Excerpted records:
══════════

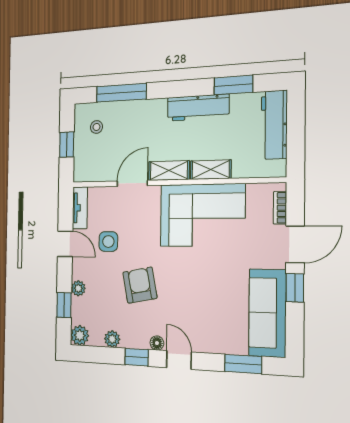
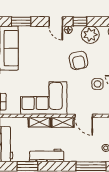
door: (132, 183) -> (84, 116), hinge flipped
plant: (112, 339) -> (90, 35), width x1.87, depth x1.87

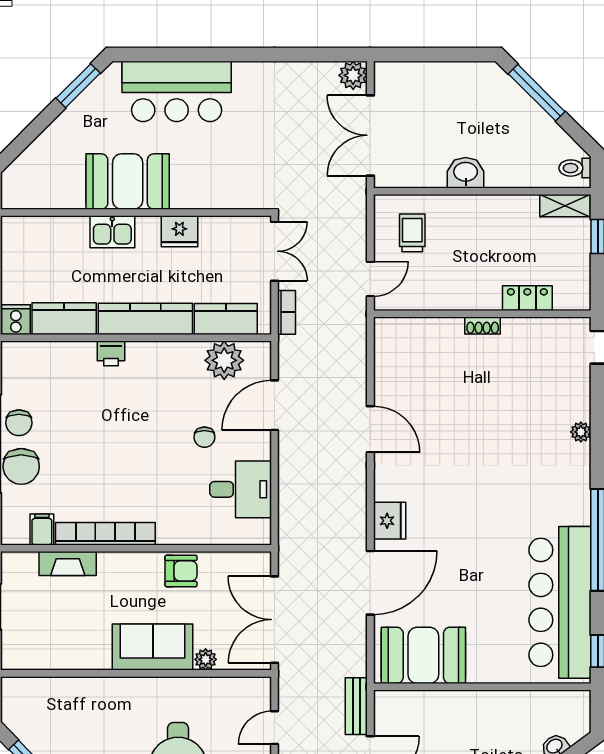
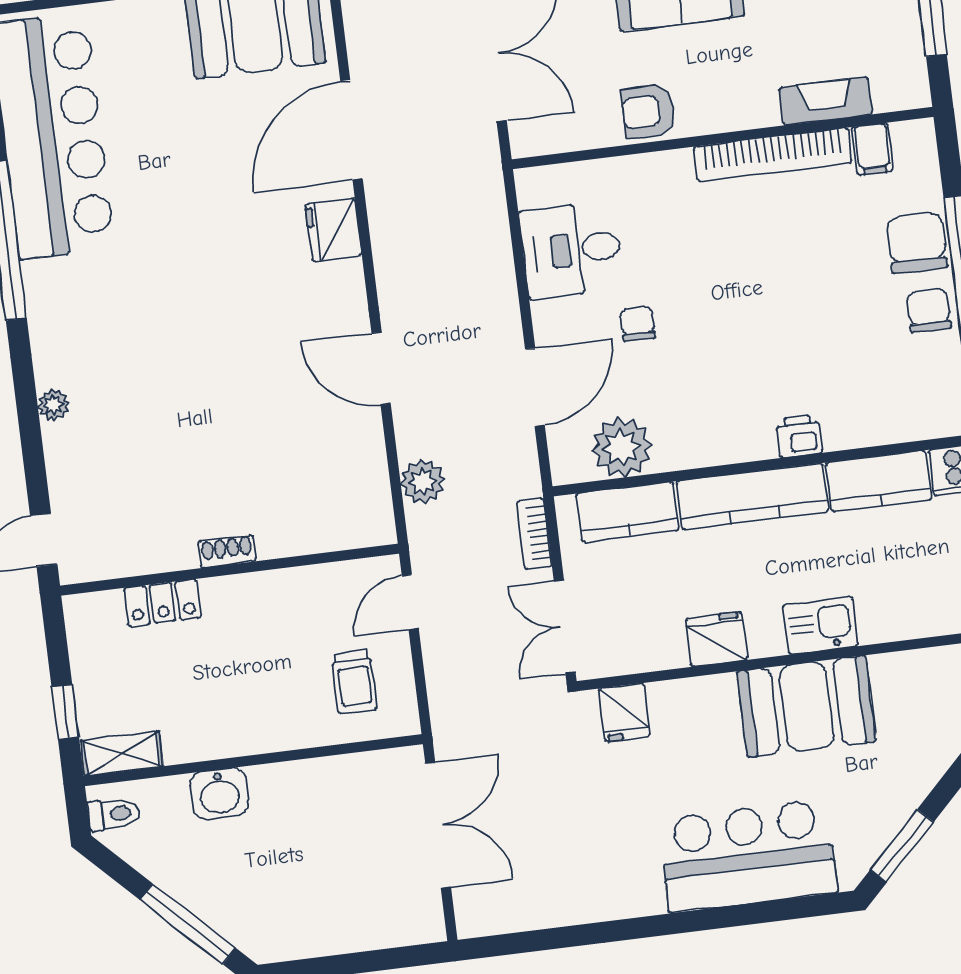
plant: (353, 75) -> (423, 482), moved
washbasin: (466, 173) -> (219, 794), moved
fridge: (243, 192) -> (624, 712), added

══════════

Required action: The required output is every line from the one with "plant: (353, 75) -> (423, 482), moved" to the final line of the entries, repeated exactly and with nothing else.

Solution:
plant: (353, 75) -> (423, 482), moved
washbasin: (466, 173) -> (219, 794), moved
fridge: (243, 192) -> (624, 712), added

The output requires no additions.